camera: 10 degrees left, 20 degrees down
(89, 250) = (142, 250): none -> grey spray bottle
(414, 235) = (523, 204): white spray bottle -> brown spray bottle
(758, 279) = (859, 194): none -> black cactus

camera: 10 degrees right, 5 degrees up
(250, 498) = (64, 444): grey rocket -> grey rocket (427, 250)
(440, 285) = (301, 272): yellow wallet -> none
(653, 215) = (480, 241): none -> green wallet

# # # #

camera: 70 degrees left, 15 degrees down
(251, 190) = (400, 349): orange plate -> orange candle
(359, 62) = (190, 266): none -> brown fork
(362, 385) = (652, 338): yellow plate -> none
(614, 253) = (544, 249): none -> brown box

# # # #

WHAT IS BEING ASKED | Give again exactly, and only, the lines above starting at the one with "(250, 498) = (64, 444): grey" and ending at the one with "(653, 215) = (480, 241): none -> green wallet".

ANSWER SECTION |
(250, 498) = (64, 444): grey rocket -> grey rocket (427, 250)
(440, 285) = (301, 272): yellow wallet -> none
(653, 215) = (480, 241): none -> green wallet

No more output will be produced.